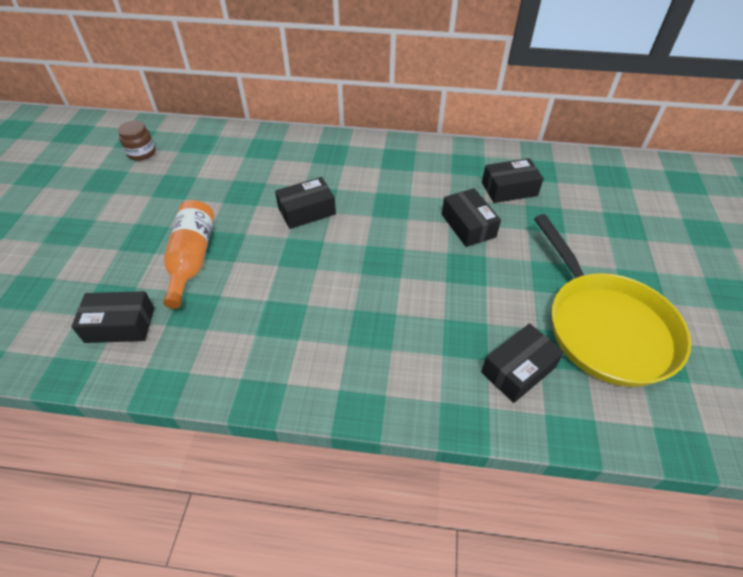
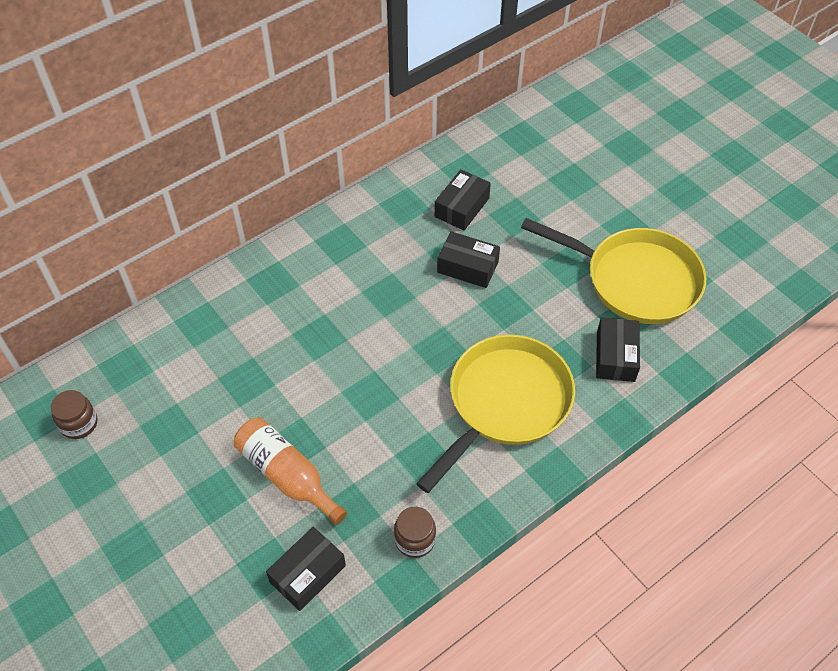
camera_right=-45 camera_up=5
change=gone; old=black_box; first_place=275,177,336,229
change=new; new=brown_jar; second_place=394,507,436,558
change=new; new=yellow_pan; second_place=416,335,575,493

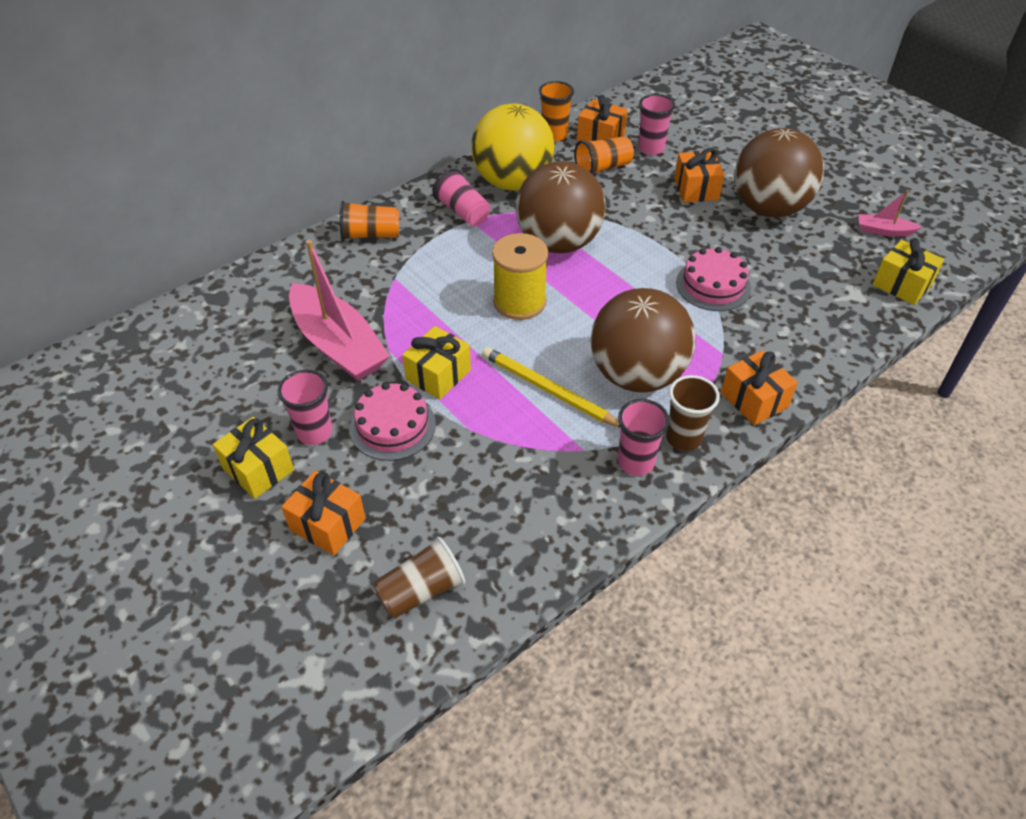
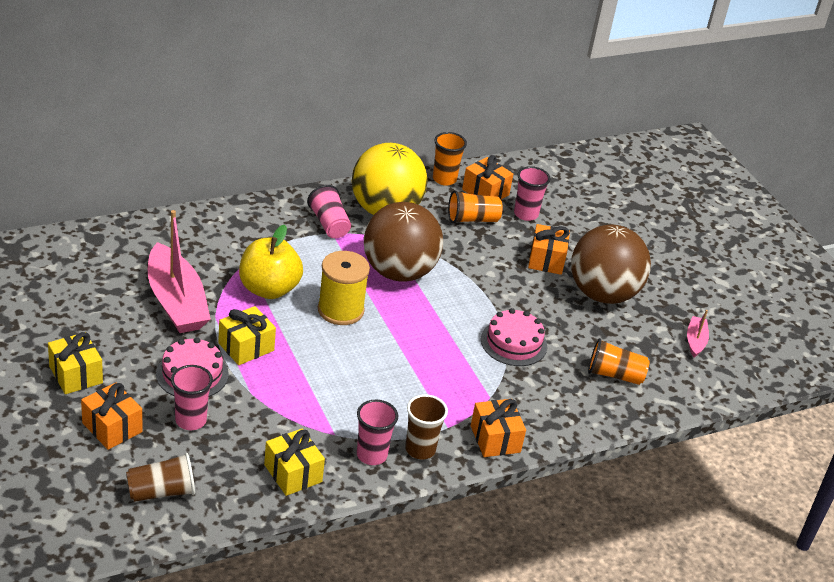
camera_right=10 camera_up=-10
change=gone; old=yellow_pencil; first_place=482,347,620,427
change=gone; old=brown_ball; first_place=590,288,696,393
change=new; new=yellow_apple; second_place=239,225,303,299
change=shifted; old=pink_cup; first_place=278,370,333,445; second_place=171,365,213,430
change=shifted; old=orange_cup; first_place=340,201,399,240; second_place=588,338,650,385
change=shifted; old=yellow_gift; first_place=872,238,944,305; second_place=264,428,325,496
change=rotated; old=pink_boat; first_place=858,190,922,237; second_place=687,310,709,357; degrees=75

- [Your assignment]: Take the line containing "change=new; new=yellow_pan; second_place=416,335,575,493" and every line after it to the end of the records, and restate them verbatim, with no pictures.

- [The completed task]:
change=new; new=yellow_pan; second_place=416,335,575,493

camera_right=10 camera_up=-10
change=gone; old=yellow_pencil; first_place=482,347,620,427
change=gone; old=brown_ball; first_place=590,288,696,393
change=new; new=yellow_apple; second_place=239,225,303,299
change=shifted; old=pink_cup; first_place=278,370,333,445; second_place=171,365,213,430
change=shifted; old=orange_cup; first_place=340,201,399,240; second_place=588,338,650,385
change=shifted; old=yellow_gift; first_place=872,238,944,305; second_place=264,428,325,496
change=rotated; old=pink_boat; first_place=858,190,922,237; second_place=687,310,709,357; degrees=75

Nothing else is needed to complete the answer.